> Task details
Reproduce the rows below verbatim, starting at the first row and ending at the row containing "scholarship (705, 255)", with both of those rows included.

> Provided entries
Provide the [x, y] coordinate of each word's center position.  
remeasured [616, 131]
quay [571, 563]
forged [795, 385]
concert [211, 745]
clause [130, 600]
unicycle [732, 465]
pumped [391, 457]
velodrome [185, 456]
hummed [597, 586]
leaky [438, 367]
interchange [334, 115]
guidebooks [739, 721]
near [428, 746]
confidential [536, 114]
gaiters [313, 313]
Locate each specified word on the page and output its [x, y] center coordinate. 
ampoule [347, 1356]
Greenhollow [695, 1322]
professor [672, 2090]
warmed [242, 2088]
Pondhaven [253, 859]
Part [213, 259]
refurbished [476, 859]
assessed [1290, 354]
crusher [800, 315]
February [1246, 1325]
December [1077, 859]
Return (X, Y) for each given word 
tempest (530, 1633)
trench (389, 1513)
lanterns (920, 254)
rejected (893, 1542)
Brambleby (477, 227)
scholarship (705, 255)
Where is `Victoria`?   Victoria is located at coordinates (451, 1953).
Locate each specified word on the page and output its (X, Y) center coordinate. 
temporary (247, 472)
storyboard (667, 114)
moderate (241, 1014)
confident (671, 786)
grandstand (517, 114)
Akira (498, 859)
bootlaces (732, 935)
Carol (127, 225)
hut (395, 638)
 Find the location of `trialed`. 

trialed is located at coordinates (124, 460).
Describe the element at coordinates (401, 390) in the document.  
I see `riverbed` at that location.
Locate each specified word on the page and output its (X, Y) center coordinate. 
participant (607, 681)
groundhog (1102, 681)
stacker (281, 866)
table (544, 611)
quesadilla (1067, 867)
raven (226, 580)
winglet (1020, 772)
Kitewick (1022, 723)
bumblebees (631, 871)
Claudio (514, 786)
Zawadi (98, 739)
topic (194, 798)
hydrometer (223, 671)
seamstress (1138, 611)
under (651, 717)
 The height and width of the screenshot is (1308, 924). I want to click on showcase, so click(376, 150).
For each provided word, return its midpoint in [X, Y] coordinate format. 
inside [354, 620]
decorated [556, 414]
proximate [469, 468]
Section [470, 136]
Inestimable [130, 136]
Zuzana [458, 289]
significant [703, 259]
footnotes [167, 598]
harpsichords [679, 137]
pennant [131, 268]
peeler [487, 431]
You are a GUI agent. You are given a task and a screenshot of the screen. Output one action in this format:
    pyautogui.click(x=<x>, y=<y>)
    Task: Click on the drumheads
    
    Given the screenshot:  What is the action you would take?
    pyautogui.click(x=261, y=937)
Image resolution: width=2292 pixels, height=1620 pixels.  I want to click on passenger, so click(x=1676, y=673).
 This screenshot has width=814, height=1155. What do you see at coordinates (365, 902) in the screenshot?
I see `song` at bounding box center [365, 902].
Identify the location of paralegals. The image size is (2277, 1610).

> Written solution
Provide the [x, y] coordinate of each word's center position.  
remeasured [616, 131]
quay [571, 563]
forged [795, 385]
concert [211, 745]
clause [130, 600]
unicycle [732, 465]
pumped [391, 457]
velodrome [185, 456]
hummed [597, 586]
leaky [438, 367]
interchange [334, 115]
guidebooks [739, 721]
near [428, 746]
confidential [536, 114]
gaiters [313, 313]
Locate each specified word on the page and output its [x, y] center coordinate. 
ampoule [347, 1356]
Greenhollow [695, 1322]
professor [672, 2090]
warmed [242, 2088]
Pondhaven [253, 859]
Part [213, 259]
refurbished [476, 859]
assessed [1290, 354]
crusher [800, 315]
February [1246, 1325]
December [1077, 859]
Return (X, Y) for each given word 
tempest (530, 1633)
trench (389, 1513)
lanterns (920, 254)
rejected (893, 1542)
Brambleby (477, 227)
scholarship (705, 255)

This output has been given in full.